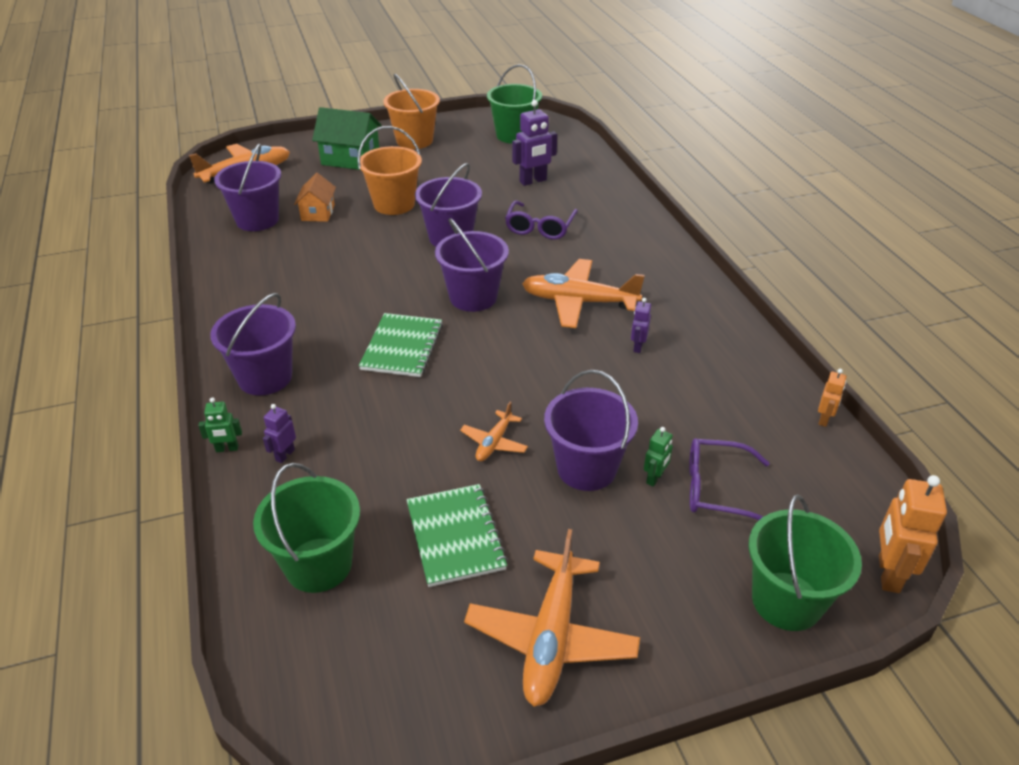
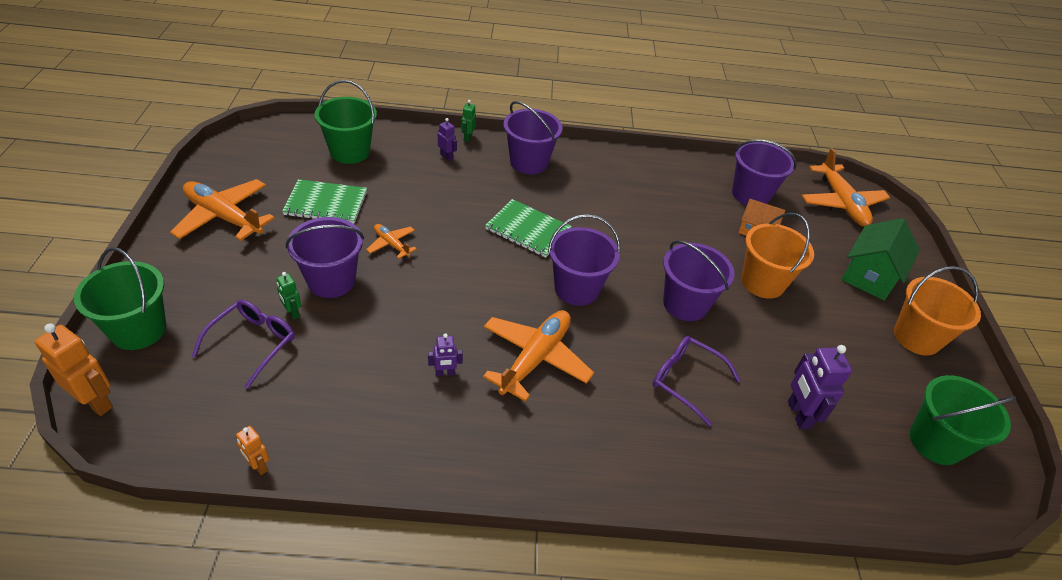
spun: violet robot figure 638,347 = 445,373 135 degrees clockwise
——
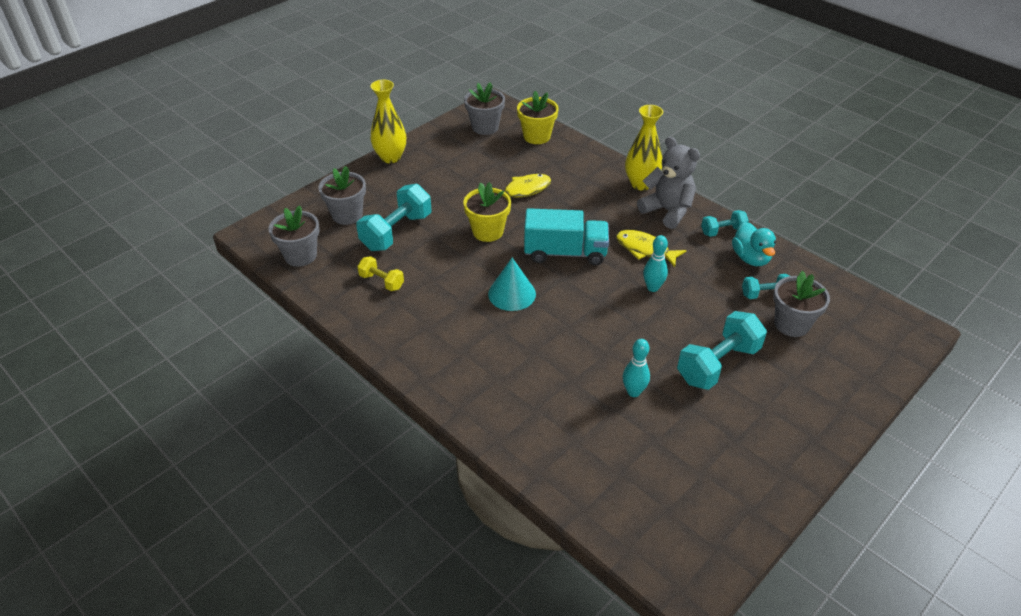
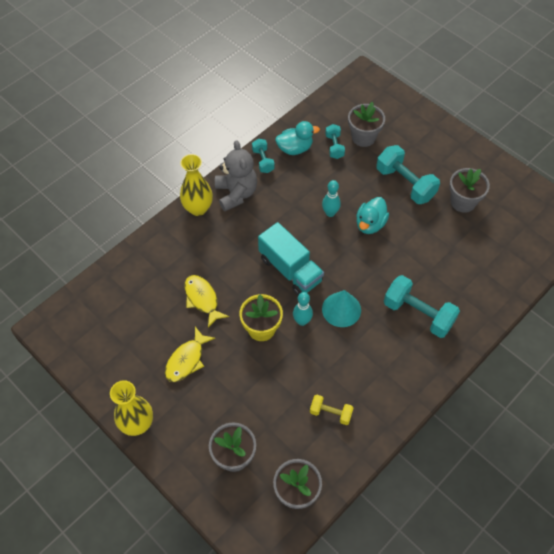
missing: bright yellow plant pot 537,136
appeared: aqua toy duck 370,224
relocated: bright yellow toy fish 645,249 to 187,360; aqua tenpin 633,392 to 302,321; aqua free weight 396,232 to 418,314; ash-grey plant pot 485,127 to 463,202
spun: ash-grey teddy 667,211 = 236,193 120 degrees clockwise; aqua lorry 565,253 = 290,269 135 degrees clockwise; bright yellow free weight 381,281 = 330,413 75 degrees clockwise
——
Each line of the data in which the string "aqua" appears needs to be copied.

appeared: aqua toy duck 370,224
relocated: bright yellow toy fish 645,249 to 187,360; aqua tenpin 633,392 to 302,321; aqua free weight 396,232 to 418,314; ash-grey plant pot 485,127 to 463,202
spun: ash-grey teddy 667,211 = 236,193 120 degrees clockwise; aqua lorry 565,253 = 290,269 135 degrees clockwise; bright yellow free weight 381,281 = 330,413 75 degrees clockwise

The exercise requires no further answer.